WORK TO BE COMPLETED
Where does the string "DGND" appear? Copy every line of the entries below that holds it.

RECORDS PROVIDED
···
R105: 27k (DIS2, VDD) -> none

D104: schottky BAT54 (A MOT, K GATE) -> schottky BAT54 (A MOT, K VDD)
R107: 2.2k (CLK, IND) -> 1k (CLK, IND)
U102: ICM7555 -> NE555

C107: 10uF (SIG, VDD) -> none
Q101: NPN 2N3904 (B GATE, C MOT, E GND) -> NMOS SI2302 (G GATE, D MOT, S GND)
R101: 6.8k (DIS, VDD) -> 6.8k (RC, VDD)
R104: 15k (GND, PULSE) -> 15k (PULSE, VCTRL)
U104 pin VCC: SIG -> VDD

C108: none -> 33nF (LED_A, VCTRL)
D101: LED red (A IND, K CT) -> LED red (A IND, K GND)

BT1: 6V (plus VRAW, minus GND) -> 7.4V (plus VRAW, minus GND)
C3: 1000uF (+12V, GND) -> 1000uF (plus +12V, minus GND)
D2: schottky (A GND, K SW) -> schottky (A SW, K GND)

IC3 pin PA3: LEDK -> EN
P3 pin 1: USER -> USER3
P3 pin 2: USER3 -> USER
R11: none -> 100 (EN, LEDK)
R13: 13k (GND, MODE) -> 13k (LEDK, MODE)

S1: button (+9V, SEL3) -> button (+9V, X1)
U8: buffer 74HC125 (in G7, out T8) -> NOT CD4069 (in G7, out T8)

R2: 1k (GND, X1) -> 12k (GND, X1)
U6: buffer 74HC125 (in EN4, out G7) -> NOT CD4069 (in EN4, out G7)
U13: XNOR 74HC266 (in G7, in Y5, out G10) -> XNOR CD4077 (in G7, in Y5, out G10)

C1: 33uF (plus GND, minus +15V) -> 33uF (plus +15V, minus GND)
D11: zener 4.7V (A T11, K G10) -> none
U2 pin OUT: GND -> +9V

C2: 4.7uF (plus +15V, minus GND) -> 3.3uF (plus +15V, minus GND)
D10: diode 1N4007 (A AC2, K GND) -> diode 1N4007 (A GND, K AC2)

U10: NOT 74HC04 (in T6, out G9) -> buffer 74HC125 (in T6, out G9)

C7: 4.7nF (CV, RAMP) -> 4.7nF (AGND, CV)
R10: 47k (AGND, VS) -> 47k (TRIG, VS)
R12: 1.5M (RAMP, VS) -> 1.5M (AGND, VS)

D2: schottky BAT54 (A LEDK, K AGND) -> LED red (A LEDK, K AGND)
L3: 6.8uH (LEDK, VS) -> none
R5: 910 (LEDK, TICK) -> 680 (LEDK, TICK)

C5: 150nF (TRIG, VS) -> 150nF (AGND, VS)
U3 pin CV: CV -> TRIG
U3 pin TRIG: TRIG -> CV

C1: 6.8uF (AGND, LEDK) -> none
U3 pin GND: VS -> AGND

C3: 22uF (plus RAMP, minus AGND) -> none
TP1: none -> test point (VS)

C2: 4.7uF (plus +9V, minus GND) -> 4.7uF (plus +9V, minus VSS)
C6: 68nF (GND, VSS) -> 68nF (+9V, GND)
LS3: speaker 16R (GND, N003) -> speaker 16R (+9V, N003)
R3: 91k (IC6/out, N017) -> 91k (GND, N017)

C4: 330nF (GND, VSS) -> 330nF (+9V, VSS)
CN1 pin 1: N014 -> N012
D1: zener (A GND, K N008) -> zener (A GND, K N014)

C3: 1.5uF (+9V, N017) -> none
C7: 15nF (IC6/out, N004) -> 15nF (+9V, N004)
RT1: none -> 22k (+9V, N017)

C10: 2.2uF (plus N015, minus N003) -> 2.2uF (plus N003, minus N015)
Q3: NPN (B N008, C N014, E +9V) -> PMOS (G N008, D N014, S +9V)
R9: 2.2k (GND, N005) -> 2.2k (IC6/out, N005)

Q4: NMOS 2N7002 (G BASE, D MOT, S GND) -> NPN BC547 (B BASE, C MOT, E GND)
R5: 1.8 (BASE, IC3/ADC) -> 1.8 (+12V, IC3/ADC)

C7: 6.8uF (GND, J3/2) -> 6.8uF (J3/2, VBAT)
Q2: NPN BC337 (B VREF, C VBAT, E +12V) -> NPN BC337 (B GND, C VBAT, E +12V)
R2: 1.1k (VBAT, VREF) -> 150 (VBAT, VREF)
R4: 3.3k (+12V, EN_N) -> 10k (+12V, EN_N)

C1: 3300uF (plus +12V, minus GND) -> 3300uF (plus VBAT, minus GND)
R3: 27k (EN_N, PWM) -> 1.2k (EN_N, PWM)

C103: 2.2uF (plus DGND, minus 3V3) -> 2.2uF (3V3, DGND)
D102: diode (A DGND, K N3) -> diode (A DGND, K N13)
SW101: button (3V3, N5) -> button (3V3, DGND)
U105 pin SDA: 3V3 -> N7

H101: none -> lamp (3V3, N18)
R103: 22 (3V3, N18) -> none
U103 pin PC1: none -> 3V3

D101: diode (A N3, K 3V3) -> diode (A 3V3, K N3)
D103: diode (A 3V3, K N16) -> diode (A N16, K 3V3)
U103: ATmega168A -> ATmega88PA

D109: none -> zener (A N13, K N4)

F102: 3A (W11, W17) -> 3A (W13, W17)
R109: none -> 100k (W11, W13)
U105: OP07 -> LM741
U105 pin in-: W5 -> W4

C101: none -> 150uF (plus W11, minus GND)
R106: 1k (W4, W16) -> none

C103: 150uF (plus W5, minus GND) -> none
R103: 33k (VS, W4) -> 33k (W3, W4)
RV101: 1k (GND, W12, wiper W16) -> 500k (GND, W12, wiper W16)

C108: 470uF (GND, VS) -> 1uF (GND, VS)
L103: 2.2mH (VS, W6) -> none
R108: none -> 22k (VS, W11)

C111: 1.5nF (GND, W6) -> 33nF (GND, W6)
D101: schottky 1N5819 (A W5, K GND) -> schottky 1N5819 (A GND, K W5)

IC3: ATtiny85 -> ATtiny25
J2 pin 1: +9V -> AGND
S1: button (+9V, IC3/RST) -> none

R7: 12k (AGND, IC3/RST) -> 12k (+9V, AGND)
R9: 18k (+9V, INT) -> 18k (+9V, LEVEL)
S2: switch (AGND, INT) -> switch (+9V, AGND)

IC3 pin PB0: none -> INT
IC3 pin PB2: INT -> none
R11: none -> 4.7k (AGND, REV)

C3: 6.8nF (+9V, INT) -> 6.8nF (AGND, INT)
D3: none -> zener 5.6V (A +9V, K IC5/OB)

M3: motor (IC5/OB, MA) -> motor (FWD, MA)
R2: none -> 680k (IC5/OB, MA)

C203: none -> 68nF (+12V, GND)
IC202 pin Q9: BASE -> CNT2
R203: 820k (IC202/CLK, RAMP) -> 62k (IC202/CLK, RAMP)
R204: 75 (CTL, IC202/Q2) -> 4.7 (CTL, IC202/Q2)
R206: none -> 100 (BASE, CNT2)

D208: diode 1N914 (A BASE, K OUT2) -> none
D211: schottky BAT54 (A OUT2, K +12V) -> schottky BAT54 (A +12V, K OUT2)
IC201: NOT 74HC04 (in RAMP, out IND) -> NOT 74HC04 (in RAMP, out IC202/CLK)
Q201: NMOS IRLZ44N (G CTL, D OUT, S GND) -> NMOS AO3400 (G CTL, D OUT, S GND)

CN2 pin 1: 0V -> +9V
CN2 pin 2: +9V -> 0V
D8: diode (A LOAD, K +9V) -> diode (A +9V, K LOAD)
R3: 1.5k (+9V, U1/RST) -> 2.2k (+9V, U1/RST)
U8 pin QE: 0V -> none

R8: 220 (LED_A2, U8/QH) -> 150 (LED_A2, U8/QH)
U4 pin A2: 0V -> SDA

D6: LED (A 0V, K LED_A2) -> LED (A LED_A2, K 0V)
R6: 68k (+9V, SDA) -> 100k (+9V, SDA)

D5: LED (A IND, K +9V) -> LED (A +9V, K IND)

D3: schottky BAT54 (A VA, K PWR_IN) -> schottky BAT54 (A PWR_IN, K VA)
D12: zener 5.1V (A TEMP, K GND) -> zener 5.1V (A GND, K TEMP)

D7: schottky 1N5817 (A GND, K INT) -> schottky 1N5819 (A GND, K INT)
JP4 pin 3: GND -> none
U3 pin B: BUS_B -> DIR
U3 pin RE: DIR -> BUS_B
···
ANSWER FOR THE TASK
C103: 2.2uF (plus DGND, minus 3V3) -> 2.2uF (3V3, DGND)
D102: diode (A DGND, K N3) -> diode (A DGND, K N13)
SW101: button (3V3, N5) -> button (3V3, DGND)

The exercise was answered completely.